*WORK REQUEST:* Omit every image, and transcribe the remaining entries exactly as given.

#### DATA

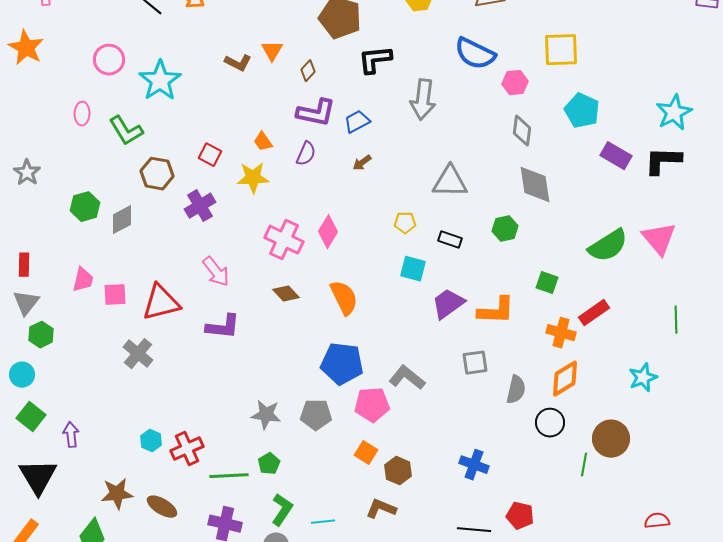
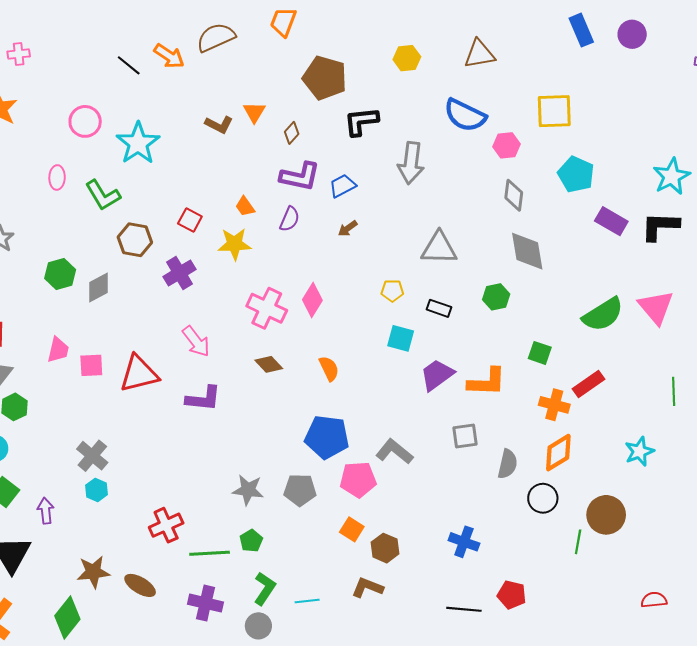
orange semicircle: (344, 298) -> (329, 368), size x0.7
gray cross: (138, 354) -> (92, 456), moved
cyan hexagon: (151, 441) -> (96, 490), moved

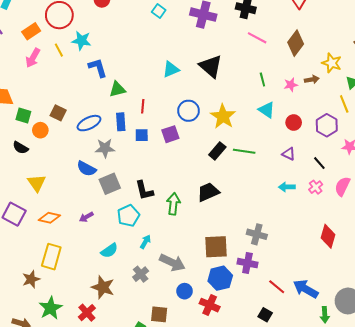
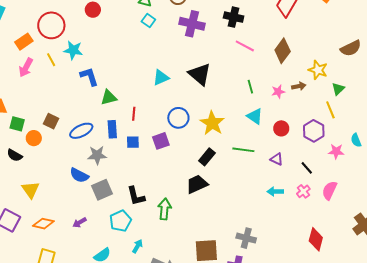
green line: (244, 151) -> (243, 150), moved
black trapezoid: (208, 192) -> (197, 184), moved

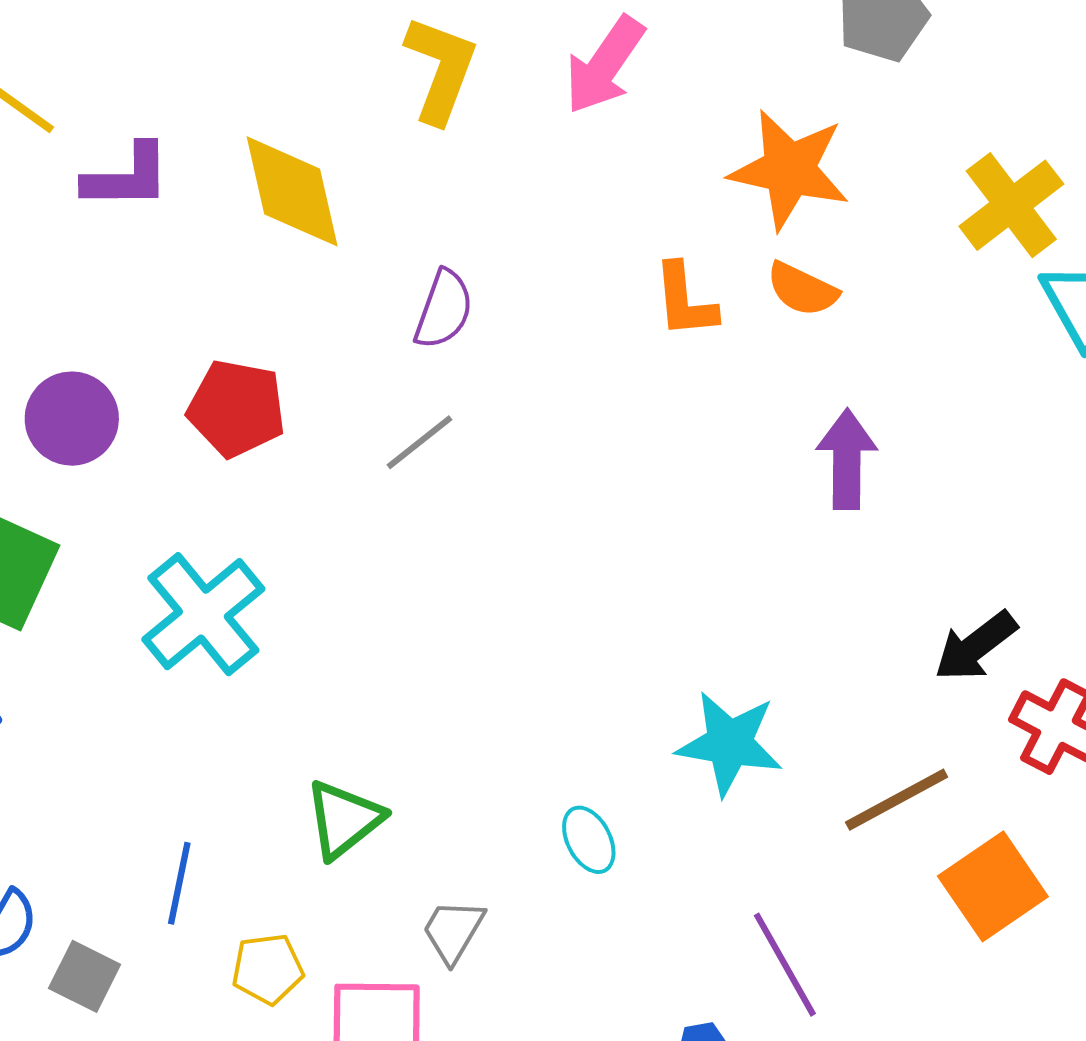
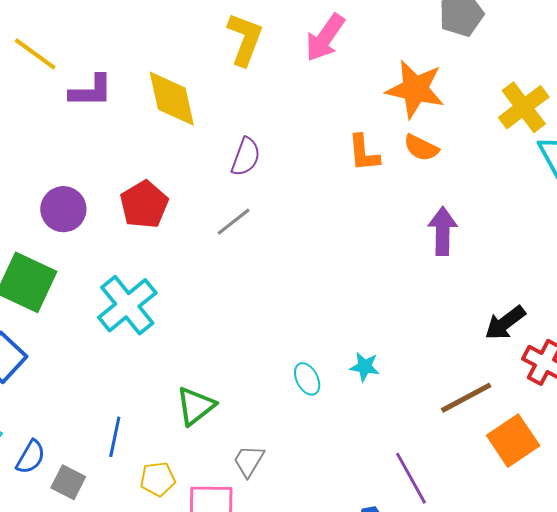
red pentagon: (237, 408) -> (144, 205), turned 30
cyan star: (729, 743) -> (365, 367), moved, size x0.6
cyan ellipse: (589, 840) -> (307, 379), moved

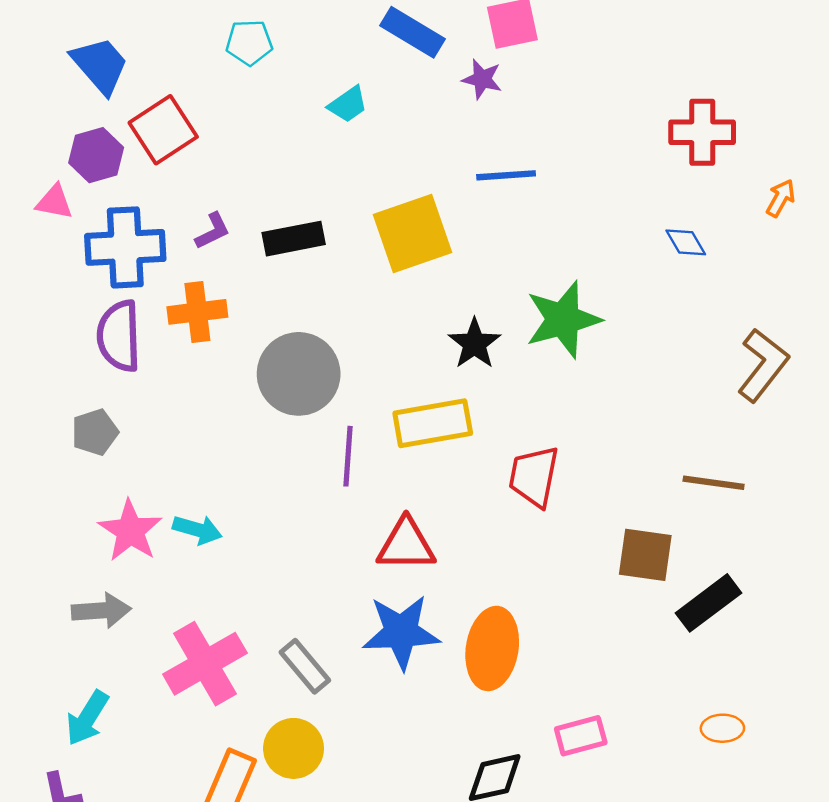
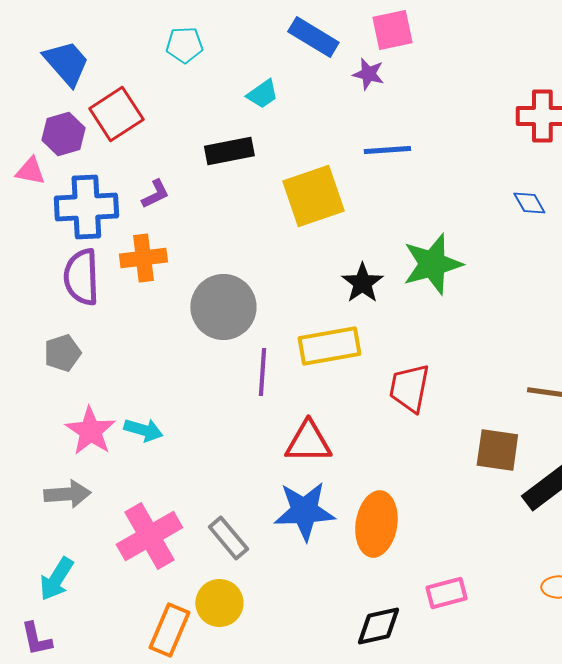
black rectangle: (294, 239) -> (229, 151), moved

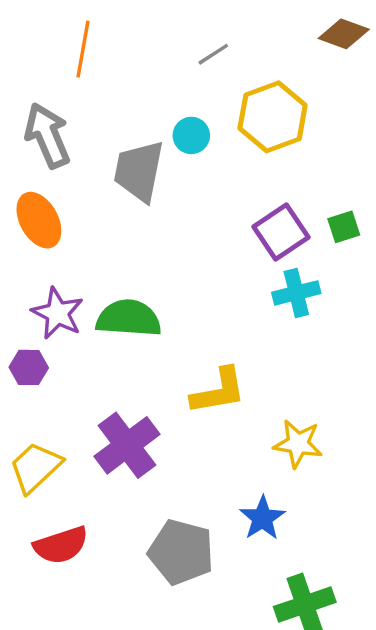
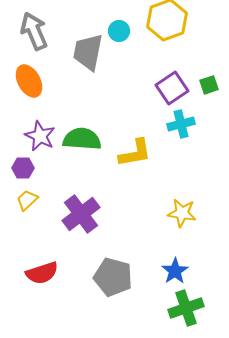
yellow L-shape: (218, 391) -> (135, 153), moved
yellow trapezoid: (36, 467) -> (27, 200), moved, size x0.7
blue star: (262, 518) -> (175, 271), moved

########

*WRITTEN ANSWER:*
orange semicircle: (344, 298) -> (329, 368), size x0.7
gray cross: (138, 354) -> (92, 456), moved
cyan hexagon: (151, 441) -> (96, 490), moved

green line: (244, 151) -> (243, 150), moved
black trapezoid: (208, 192) -> (197, 184), moved

red pentagon: (237, 408) -> (144, 205), turned 30
cyan star: (729, 743) -> (365, 367), moved, size x0.6
cyan ellipse: (589, 840) -> (307, 379), moved

black rectangle: (294, 239) -> (229, 151), moved

yellow L-shape: (218, 391) -> (135, 153), moved
yellow trapezoid: (36, 467) -> (27, 200), moved, size x0.7
blue star: (262, 518) -> (175, 271), moved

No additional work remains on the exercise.